• [Problem statement]: Beginning at the line that holds "(338, 90) = (110, 268): yellow", copy the material below exactly through its last line.

• [Given information]:

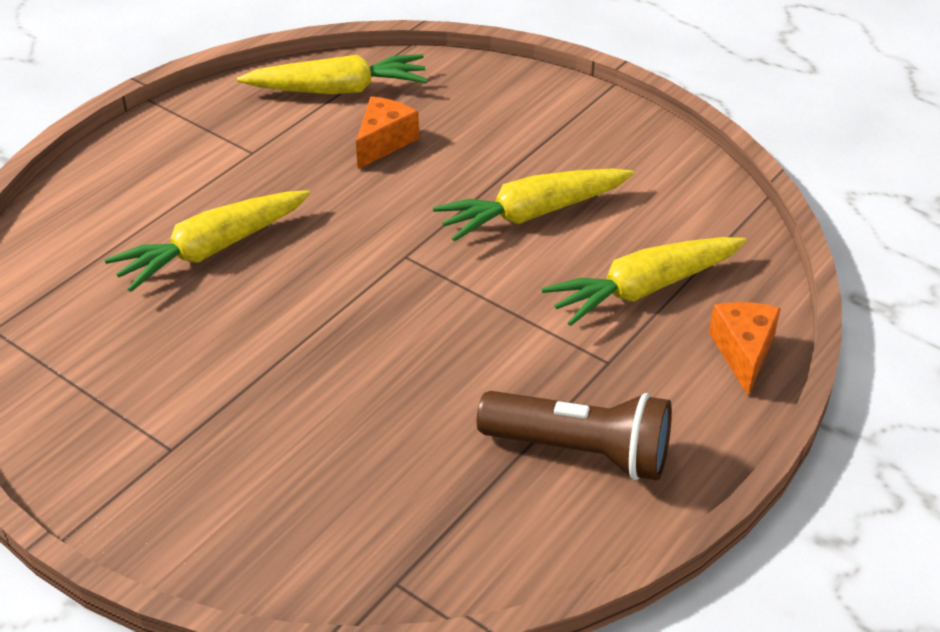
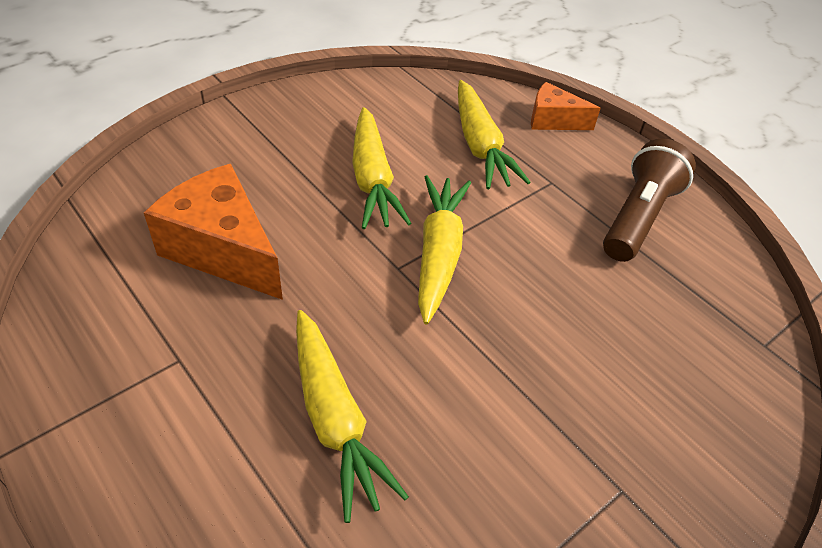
camera: 80 degrees left, 5 degrees up
(338, 90) = (110, 268): yellow carrot -> yellow carrot (439, 253)
(384, 142) = (223, 250): orange cheese -> orange cheese, size x1.78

• [Answer for the task]:
(338, 90) = (110, 268): yellow carrot -> yellow carrot (439, 253)
(384, 142) = (223, 250): orange cheese -> orange cheese, size x1.78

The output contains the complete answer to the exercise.